---------- EXERCISE INPUT
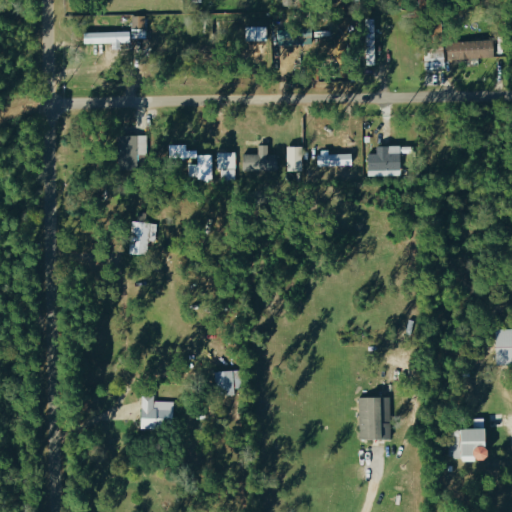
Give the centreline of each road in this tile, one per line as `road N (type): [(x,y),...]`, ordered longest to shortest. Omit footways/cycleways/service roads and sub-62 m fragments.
road 1 (residential): [(45,511),(37,0)]
road 2 (residential): [(39,104),(511,96)]
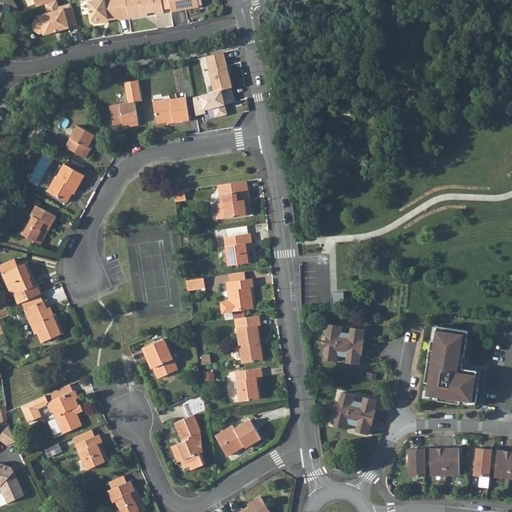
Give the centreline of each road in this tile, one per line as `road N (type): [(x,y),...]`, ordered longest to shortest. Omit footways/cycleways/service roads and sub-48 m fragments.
road 1 (residential): [(268,134),(310,446)]
road 2 (residential): [(87,280),(86,247),(129,169),(165,153),(268,134)]
road 3 (residential): [(132,411),(166,494),(181,507),(203,506),(270,459),(310,446)]
road 4 (residential): [(4,68),(32,71),(246,25)]
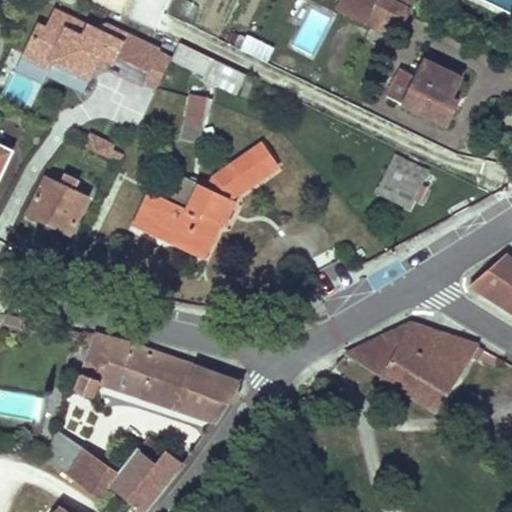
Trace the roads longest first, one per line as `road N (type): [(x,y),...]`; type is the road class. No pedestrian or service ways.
road 1 (residential): [(0,291),(219,339),(320,329)]
road 2 (residential): [(320,329),(176,511)]
road 3 (residential): [(407,277),(511,339)]
road 4 (residential): [(407,277),(511,216)]
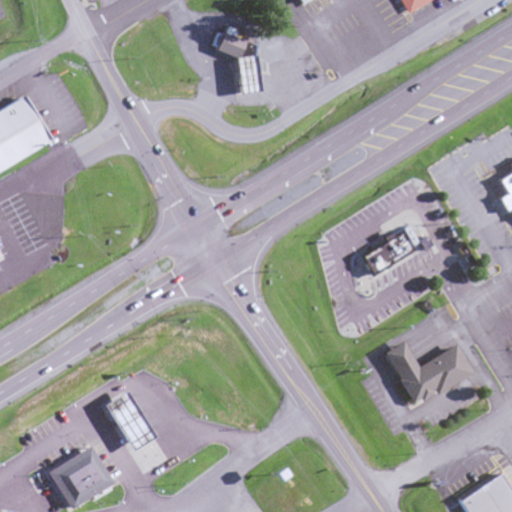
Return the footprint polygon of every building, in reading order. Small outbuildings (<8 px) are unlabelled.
[(291,0),(296,8),(309,0),(291,0)] [(395,0),(403,12),(422,0),(395,0)] [(216,32),(248,45),(240,63),(209,49),(216,32)] [(250,53),(256,89),(237,92),(231,57),(250,53)] [(0,106),(17,96),(44,140),(0,169),(0,106)] [(511,177),(496,187),(500,193),(497,195),(511,221),(511,177)] [(35,248),(13,198),(0,203),(0,218),(5,229),(0,230),(0,243),(16,236),(23,253),(35,248)] [(352,256),(365,277),(411,250),(409,245),(413,243),(403,226),(387,236),(384,232),(375,237),(377,241),(352,256)] [(377,351),(410,407),(466,373),(449,345),(412,368),(395,340),(377,351)] [(130,448),(101,403),(122,389),(151,434),(130,448)] [(176,447),(179,431),(187,432),(190,420),(181,418),(184,406),(136,396),(130,424),(154,429),(151,442),(176,447)] [(43,470),(86,444),(110,484),(67,510),(43,470)] [(455,503),(460,511),(511,511),(511,500),(496,476),(455,503)]
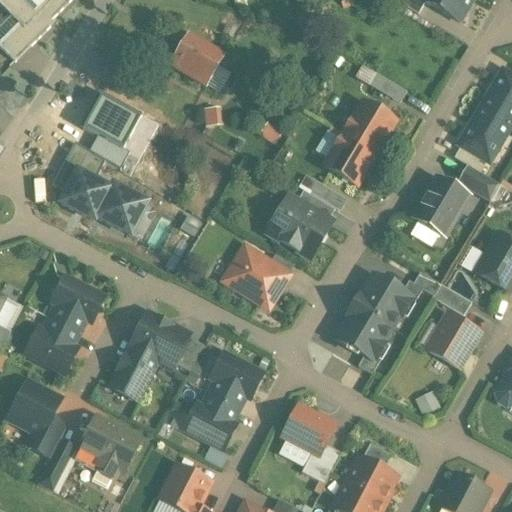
--------------------
* [SHORT TASK]:
Convert the records above into a numbered list with one line per item, skipping blank lines. Leave out the pictures.

* [WRITTEN SOLUTION]:
1. Give the centreline of each road in this tile, one per line as `road N (type): [(x,y),...]`, ordered longest to shortest. Omit footways/cycleways/service roads and sub-62 m fragments.
2. road 1 (residential): [(45,511),(37,0)]
3. road 2 (residential): [(39,104),(511,96)]
4. Give the centreline of each road in this tile, one per line as `road N (type): [(x,y),...]`, ordered longest to shortest. Omit footways/cycleways/service roads and sub-48 m fragments.
5. road 1 (residential): [(268,134),(310,446)]
6. road 2 (residential): [(87,280),(86,247),(129,169),(165,153),(268,134)]
7. road 3 (residential): [(132,411),(166,494),(181,507),(203,506),(270,459),(310,446)]
8. road 4 (residential): [(4,68),(32,71),(246,25)]
9. Trace the roads longest first, one per line as `road N (type): [(x,y),...]`; type is the road class. No pedestrian or service ways.
10. road 1 (residential): [(0,291),(219,339),(320,329)]
11. road 2 (residential): [(320,329),(176,511)]
12. road 3 (residential): [(407,277),(511,339)]
13. road 4 (residential): [(407,277),(511,216)]
14. Return the footprint polygon of every building, in reading order. Small outbuildings (<8 px) are unlabelled.
15. [(291,0),(296,8),(309,0),(291,0)] [(395,0),(403,12),(422,0),(395,0)] [(216,32),(248,45),(240,63),(209,49),(216,32)] [(250,53),(256,89),(237,92),(231,57),(250,53)] [(0,106),(17,96),(44,140),(0,169),(0,106)] [(511,177),(496,187),(500,193),(497,195),(511,221),(511,177)] [(35,248),(13,198),(0,203),(0,218),(5,229),(0,230),(0,243),(16,236),(23,253),(35,248)] [(352,256),(365,277),(411,250),(409,245),(413,243),(403,226),(387,236),(384,232),(375,237),(377,241),(352,256)] [(377,351),(410,407),(466,373),(449,345),(412,368),(395,340),(377,351)] [(130,448),(101,403),(122,389),(151,434),(130,448)] [(176,447),(179,431),(187,432),(190,420),(181,418),(184,406),(136,396),(130,424),(154,429),(151,442),(176,447)] [(43,470),(86,444),(110,484),(67,510),(43,470)] [(455,503),(460,511),(511,511),(511,500),(496,476),(455,503)]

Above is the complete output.